EXERCISE OBJECTIVE →
From the first line to the last, restate the material word for word; pictures stay out.

THE DATA →
============
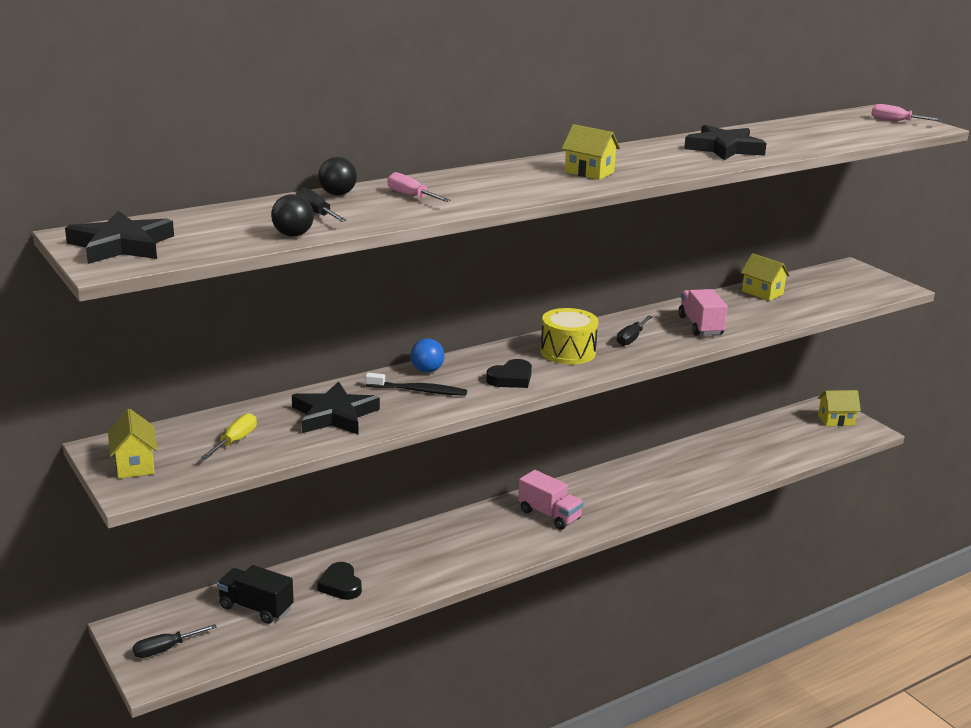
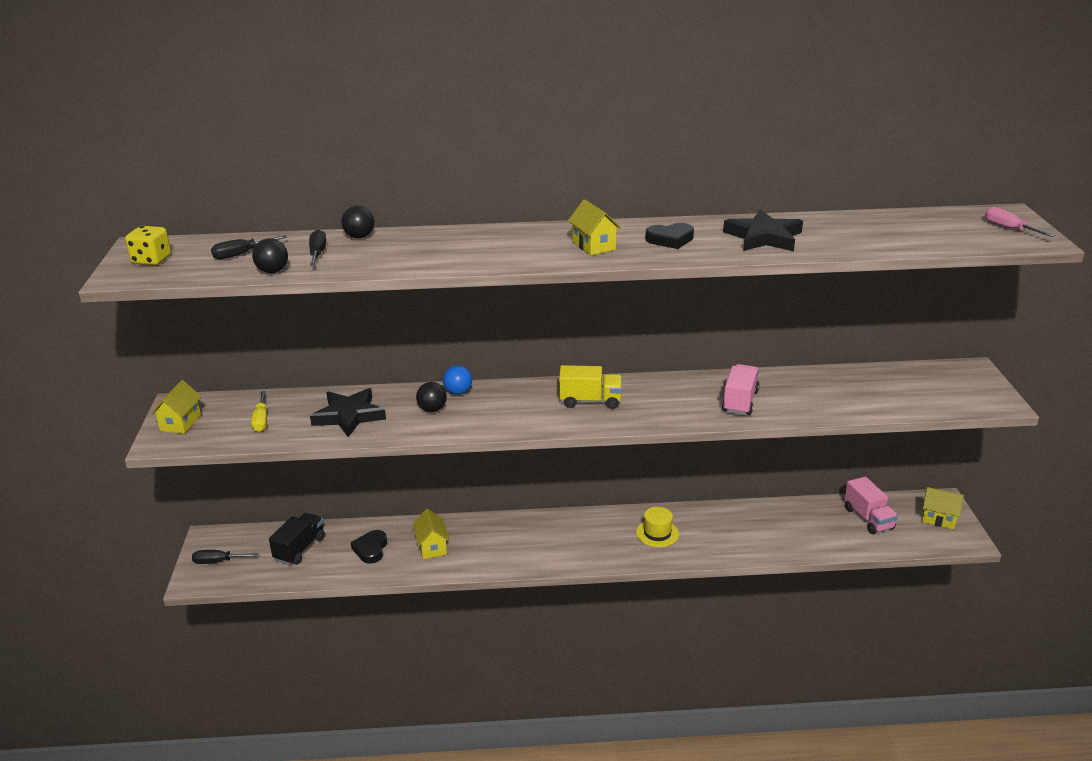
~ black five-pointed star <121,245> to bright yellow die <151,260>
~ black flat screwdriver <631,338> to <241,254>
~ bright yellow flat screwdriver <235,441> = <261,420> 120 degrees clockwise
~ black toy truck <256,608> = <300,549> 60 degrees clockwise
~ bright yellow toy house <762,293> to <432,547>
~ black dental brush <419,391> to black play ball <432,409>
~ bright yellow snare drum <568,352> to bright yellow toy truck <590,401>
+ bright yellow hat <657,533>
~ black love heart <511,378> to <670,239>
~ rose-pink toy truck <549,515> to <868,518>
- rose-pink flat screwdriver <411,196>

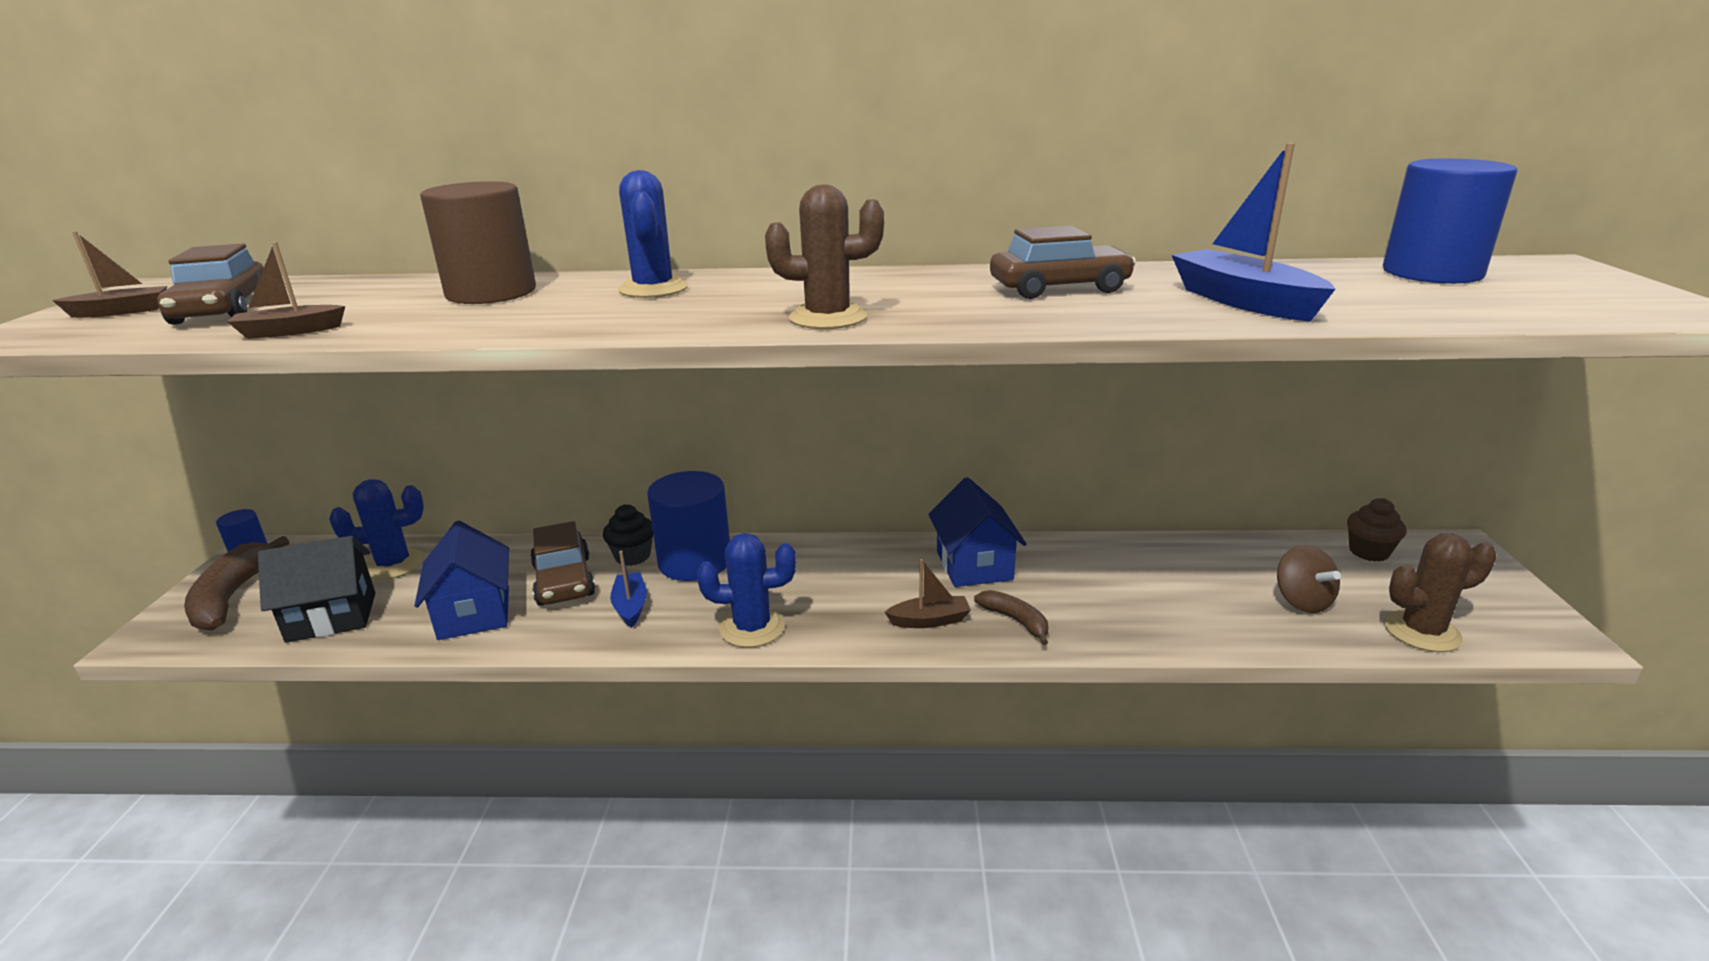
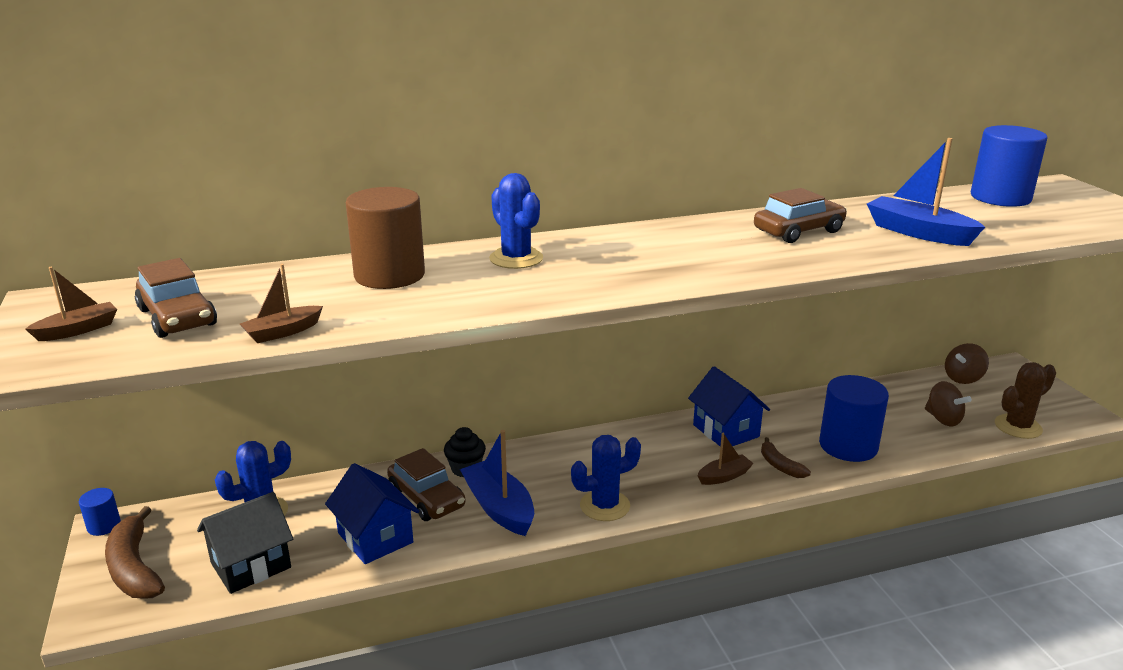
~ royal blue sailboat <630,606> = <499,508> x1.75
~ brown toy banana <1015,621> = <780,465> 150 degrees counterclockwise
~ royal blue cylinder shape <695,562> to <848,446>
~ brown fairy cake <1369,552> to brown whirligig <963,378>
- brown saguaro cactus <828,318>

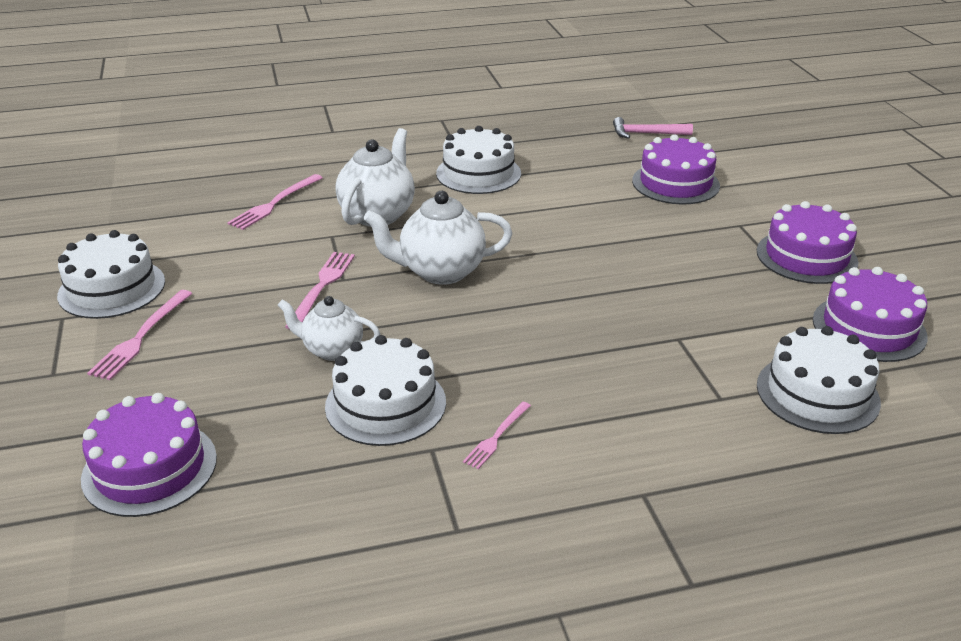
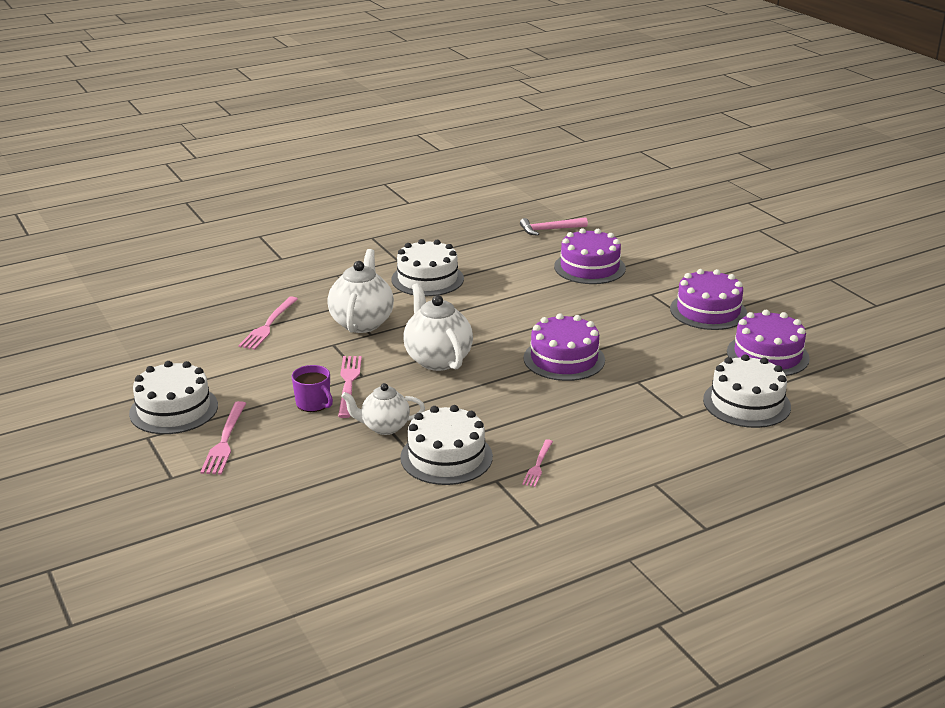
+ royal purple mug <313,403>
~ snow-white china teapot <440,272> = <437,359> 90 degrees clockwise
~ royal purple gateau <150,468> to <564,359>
============
OUTPUT →
~ black five-pointed star <121,245> to bright yellow die <151,260>
~ black flat screwdriver <631,338> to <241,254>
~ bright yellow flat screwdriver <235,441> = <261,420> 120 degrees clockwise
~ black toy truck <256,608> = <300,549> 60 degrees clockwise
~ bright yellow toy house <762,293> to <432,547>
~ black dental brush <419,391> to black play ball <432,409>
~ bright yellow snare drum <568,352> to bright yellow toy truck <590,401>
+ bright yellow hat <657,533>
~ black love heart <511,378> to <670,239>
~ rose-pink toy truck <549,515> to <868,518>
- rose-pink flat screwdriver <411,196>

~ royal blue sailboat <630,606> = <499,508> x1.75
~ brown toy banana <1015,621> = <780,465> 150 degrees counterclockwise
~ royal blue cylinder shape <695,562> to <848,446>
~ brown fairy cake <1369,552> to brown whirligig <963,378>
- brown saguaro cactus <828,318>

+ royal purple mug <313,403>
~ snow-white china teapot <440,272> = <437,359> 90 degrees clockwise
~ royal purple gateau <150,468> to <564,359>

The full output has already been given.